SUPPLIED ENTRIES:

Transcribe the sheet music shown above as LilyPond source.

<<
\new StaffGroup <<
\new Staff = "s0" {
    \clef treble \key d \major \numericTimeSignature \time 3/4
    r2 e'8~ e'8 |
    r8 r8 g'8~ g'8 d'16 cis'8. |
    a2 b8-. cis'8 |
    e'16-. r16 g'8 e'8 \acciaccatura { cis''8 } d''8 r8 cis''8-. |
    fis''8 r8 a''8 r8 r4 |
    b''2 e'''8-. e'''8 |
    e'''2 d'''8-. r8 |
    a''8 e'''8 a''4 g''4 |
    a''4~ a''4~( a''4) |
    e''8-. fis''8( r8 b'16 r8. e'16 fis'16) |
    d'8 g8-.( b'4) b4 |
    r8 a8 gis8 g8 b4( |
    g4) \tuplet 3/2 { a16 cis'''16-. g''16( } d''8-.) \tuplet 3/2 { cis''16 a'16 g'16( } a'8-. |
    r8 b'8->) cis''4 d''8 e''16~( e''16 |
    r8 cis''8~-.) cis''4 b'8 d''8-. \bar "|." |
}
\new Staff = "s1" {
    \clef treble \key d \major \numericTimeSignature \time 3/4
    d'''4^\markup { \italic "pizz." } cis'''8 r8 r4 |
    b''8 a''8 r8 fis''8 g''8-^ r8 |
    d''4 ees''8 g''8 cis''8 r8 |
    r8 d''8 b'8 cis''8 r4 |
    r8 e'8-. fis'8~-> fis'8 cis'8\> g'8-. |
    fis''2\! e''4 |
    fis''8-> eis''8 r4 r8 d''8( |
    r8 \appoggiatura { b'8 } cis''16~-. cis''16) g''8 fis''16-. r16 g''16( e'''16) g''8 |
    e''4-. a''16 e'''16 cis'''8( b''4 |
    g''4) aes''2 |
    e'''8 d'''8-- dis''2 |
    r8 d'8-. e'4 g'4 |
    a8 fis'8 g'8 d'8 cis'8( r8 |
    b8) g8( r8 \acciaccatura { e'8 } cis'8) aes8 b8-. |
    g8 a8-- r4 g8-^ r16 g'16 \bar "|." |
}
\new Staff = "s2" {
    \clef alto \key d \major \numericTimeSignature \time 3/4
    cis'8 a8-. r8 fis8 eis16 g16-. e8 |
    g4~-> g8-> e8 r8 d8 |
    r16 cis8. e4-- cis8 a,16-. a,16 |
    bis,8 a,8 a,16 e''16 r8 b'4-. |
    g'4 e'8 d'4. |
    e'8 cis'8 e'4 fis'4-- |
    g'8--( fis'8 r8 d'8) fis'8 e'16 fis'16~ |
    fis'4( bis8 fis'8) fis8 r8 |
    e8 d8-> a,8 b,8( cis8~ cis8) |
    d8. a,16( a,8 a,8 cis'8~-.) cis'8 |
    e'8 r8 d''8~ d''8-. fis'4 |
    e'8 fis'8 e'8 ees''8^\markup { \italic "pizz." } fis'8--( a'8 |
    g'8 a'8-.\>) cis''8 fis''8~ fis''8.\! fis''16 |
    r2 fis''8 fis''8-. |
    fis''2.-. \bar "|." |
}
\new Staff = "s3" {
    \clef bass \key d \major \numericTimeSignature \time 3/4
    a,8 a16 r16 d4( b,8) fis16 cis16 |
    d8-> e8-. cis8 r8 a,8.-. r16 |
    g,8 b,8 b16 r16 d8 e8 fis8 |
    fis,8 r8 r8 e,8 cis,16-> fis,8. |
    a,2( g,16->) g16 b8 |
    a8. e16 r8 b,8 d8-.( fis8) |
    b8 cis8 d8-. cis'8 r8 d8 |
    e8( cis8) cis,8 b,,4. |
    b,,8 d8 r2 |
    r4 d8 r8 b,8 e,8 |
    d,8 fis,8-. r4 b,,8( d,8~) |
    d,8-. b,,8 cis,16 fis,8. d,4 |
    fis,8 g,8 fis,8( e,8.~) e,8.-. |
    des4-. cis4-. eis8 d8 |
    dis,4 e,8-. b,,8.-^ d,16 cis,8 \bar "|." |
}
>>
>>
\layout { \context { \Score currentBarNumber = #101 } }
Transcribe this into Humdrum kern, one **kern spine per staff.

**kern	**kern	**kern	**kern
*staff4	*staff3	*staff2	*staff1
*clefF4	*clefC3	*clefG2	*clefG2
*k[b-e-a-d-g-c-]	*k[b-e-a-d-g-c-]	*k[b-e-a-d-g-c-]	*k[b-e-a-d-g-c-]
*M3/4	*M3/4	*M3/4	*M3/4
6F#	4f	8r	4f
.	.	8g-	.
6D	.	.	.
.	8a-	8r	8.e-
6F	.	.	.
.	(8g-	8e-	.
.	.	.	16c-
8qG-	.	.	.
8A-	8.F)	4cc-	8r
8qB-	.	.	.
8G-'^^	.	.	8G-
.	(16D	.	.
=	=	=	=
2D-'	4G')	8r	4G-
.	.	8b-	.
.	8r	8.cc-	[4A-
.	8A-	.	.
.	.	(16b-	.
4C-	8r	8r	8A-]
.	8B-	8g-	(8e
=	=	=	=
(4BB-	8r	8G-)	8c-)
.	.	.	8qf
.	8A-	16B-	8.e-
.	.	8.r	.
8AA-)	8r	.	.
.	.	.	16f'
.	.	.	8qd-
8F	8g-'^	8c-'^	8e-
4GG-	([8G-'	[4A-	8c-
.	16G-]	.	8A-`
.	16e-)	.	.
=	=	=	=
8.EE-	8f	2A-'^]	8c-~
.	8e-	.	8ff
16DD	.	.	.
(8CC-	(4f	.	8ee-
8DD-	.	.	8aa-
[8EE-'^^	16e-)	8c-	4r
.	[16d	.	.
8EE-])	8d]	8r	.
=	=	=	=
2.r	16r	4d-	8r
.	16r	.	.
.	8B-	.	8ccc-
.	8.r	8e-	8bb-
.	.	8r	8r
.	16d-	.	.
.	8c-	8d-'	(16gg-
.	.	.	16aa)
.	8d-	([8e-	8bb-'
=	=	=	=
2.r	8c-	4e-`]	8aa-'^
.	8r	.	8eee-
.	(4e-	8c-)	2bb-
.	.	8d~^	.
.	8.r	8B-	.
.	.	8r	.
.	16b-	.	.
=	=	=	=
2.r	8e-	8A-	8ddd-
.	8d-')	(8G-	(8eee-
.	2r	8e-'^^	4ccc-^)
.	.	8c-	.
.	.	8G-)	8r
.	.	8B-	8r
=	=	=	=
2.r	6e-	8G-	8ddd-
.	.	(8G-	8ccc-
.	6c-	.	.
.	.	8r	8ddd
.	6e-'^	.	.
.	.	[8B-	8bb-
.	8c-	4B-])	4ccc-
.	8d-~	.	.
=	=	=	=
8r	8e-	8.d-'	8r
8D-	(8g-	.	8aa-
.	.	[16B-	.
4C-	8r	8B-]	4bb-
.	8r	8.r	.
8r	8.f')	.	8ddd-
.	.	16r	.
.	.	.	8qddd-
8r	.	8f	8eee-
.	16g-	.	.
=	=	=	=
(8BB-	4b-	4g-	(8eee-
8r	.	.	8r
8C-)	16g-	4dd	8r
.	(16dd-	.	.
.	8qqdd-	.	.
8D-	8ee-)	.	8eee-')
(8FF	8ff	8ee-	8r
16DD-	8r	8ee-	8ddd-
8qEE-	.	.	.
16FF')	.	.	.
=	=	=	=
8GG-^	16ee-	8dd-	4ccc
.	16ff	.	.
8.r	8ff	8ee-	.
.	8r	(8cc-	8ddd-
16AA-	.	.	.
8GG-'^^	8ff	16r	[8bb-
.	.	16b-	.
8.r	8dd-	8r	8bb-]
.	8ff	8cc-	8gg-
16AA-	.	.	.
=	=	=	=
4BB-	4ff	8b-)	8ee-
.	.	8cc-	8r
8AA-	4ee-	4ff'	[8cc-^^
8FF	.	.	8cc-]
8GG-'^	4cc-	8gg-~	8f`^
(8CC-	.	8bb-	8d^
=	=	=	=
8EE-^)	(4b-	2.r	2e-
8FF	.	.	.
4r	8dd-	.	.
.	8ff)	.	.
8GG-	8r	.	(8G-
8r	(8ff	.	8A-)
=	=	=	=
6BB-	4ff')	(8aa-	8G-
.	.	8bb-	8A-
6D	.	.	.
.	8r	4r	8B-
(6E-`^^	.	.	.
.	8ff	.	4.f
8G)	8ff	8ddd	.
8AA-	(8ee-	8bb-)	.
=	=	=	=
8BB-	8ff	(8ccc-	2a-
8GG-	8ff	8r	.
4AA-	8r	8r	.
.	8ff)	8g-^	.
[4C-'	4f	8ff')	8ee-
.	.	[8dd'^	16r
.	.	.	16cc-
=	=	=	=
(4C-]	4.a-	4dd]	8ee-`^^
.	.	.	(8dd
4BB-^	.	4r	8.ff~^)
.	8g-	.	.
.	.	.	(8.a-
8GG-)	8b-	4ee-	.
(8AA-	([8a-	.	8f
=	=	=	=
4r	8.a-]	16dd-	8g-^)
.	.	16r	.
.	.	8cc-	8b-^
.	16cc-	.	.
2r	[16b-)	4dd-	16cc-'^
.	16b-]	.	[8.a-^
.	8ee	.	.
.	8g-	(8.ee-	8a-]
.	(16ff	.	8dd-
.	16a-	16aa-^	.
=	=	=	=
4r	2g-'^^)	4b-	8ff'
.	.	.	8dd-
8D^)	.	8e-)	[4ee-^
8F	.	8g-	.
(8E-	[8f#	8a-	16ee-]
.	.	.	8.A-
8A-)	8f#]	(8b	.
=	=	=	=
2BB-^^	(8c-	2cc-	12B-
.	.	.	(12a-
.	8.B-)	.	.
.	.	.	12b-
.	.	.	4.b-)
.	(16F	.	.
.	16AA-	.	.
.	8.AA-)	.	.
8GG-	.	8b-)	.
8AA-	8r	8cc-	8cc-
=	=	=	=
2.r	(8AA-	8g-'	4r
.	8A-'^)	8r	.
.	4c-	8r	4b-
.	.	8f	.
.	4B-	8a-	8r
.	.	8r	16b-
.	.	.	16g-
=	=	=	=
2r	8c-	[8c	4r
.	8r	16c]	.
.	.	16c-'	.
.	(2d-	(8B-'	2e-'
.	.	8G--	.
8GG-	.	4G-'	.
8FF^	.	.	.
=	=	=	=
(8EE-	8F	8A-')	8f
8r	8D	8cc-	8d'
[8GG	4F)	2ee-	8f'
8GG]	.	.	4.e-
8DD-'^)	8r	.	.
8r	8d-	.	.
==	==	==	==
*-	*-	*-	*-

TASK REQUIREMENTS: Collect every line of the data above that contains the string "italic", treating uppercase and lowercase letters as distinct.

PROBLEM SOLUTION:
    d'''4^\markup { \italic "pizz." } cis'''8 r8 r4 |
    e'8 fis'8 e'8 ees''8^\markup { \italic "pizz." } fis'8--( a'8 |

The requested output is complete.